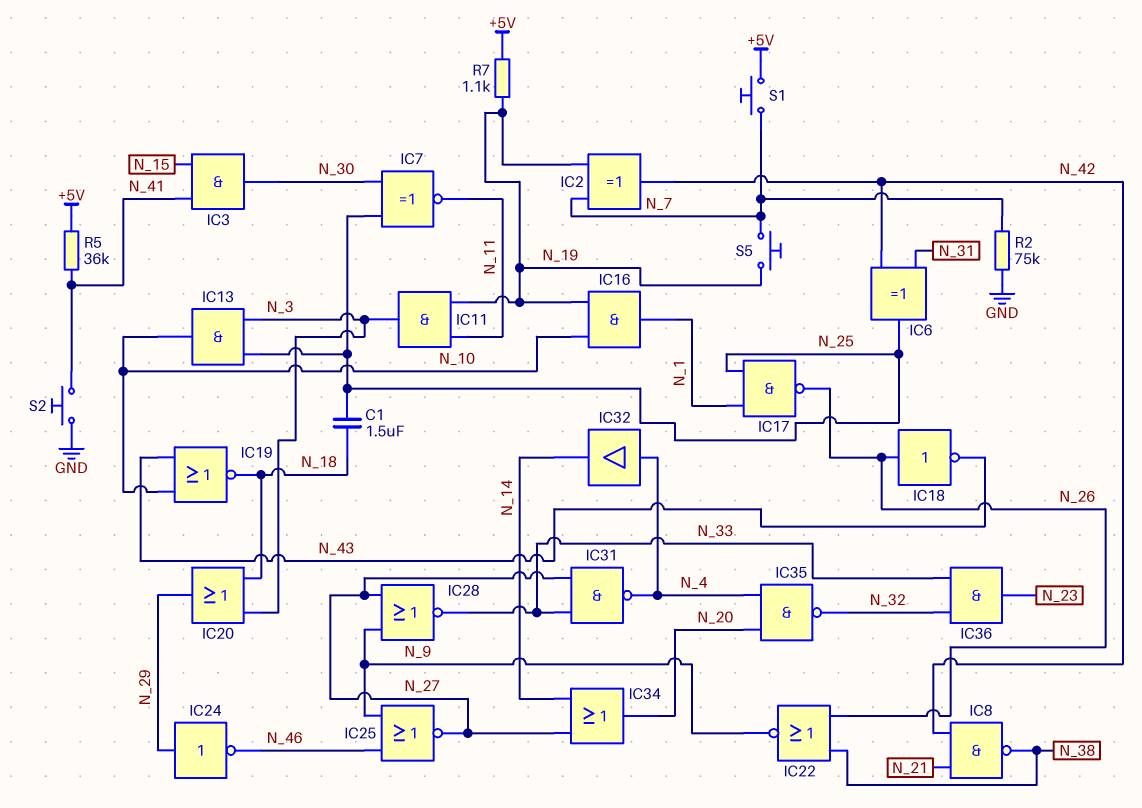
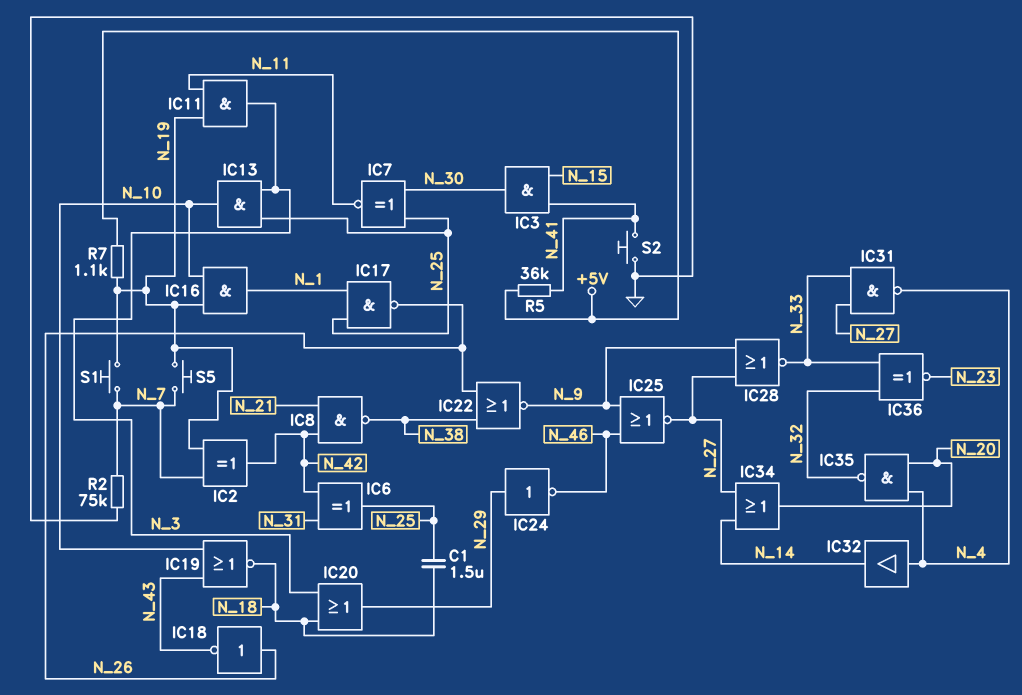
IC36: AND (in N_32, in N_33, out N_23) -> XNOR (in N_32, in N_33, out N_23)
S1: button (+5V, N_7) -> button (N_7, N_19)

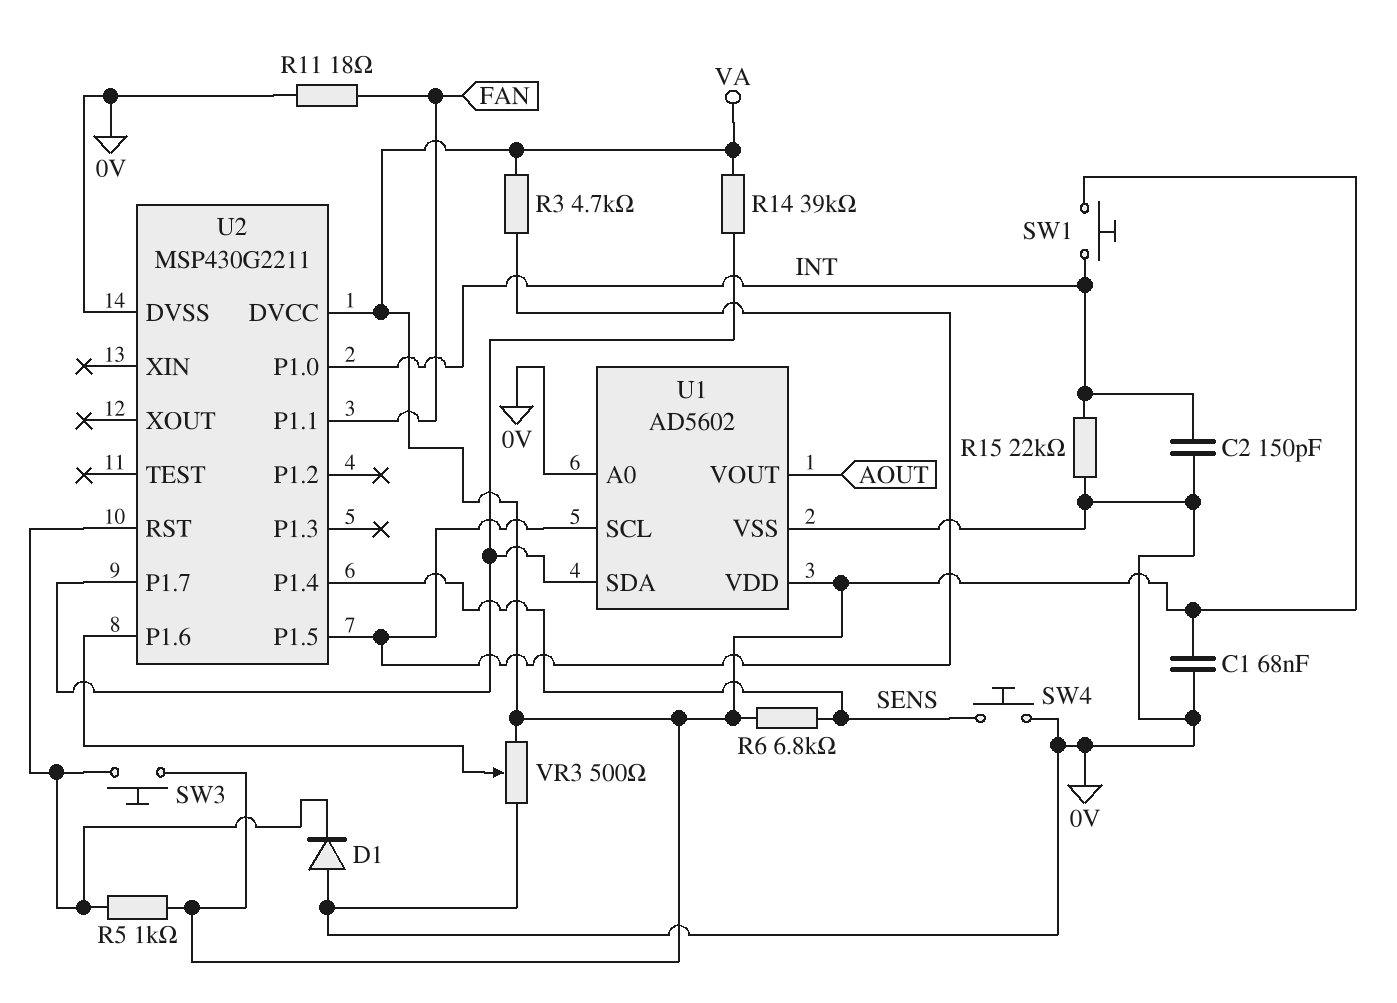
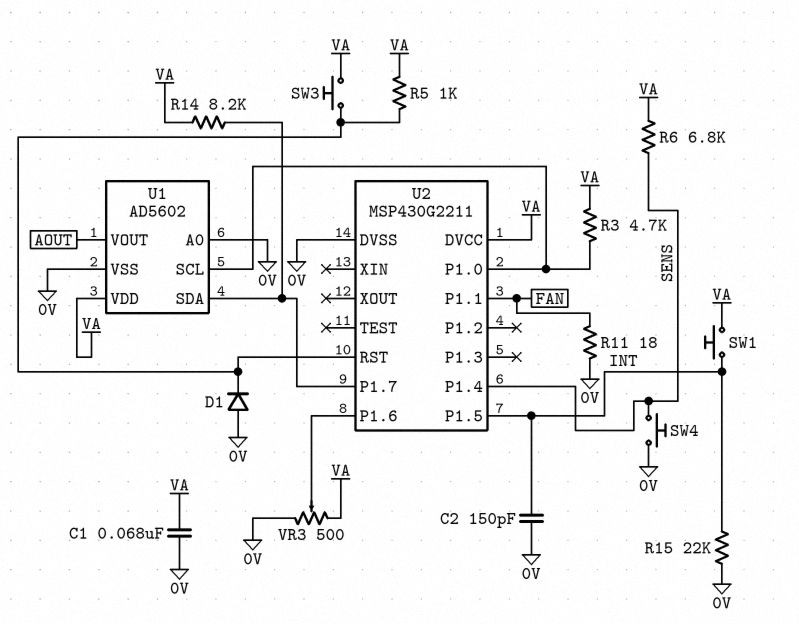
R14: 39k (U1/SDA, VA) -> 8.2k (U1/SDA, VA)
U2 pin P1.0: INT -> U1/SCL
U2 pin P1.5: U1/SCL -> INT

#### Problem:
What's needed here is an exact repeat of all the records above, pictures excluded.

#### Result for this exercise:
IC36: AND (in N_32, in N_33, out N_23) -> XNOR (in N_32, in N_33, out N_23)
S1: button (+5V, N_7) -> button (N_7, N_19)

R14: 39k (U1/SDA, VA) -> 8.2k (U1/SDA, VA)
U2 pin P1.0: INT -> U1/SCL
U2 pin P1.5: U1/SCL -> INT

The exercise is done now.